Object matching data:
......

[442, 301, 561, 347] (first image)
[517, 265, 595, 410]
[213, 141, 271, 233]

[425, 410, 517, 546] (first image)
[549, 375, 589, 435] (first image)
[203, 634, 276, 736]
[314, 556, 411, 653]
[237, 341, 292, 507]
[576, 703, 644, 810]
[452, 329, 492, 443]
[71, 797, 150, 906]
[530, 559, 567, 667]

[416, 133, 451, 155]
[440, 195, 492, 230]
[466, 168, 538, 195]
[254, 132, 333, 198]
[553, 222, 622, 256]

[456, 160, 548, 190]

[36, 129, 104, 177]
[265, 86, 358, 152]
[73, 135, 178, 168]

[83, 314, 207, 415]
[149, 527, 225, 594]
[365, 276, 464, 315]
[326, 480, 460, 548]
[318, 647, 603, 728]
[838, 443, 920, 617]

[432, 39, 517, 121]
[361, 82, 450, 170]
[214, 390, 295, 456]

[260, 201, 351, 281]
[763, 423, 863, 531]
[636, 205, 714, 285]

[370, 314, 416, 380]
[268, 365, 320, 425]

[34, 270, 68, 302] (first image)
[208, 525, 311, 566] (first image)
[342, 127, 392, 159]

......

Each entry above has to be transcribed exactly as it appears.

[442, 301, 561, 347] (first image)
[517, 265, 595, 410]
[213, 141, 271, 233]

[425, 410, 517, 546] (first image)
[549, 375, 589, 435] (first image)
[203, 634, 276, 736]
[314, 556, 411, 653]
[237, 341, 292, 507]
[576, 703, 644, 810]
[452, 329, 492, 443]
[71, 797, 150, 906]
[530, 559, 567, 667]

[416, 133, 451, 155]
[440, 195, 492, 230]
[466, 168, 538, 195]
[254, 132, 333, 198]
[553, 222, 622, 256]

[456, 160, 548, 190]

[36, 129, 104, 177]
[265, 86, 358, 152]
[73, 135, 178, 168]

[83, 314, 207, 415]
[149, 527, 225, 594]
[365, 276, 464, 315]
[326, 480, 460, 548]
[318, 647, 603, 728]
[838, 443, 920, 617]

[432, 39, 517, 121]
[361, 82, 450, 170]
[214, 390, 295, 456]

[260, 201, 351, 281]
[763, 423, 863, 531]
[636, 205, 714, 285]

[370, 314, 416, 380]
[268, 365, 320, 425]

[34, 270, 68, 302] (first image)
[208, 525, 311, 566] (first image)
[342, 127, 392, 159]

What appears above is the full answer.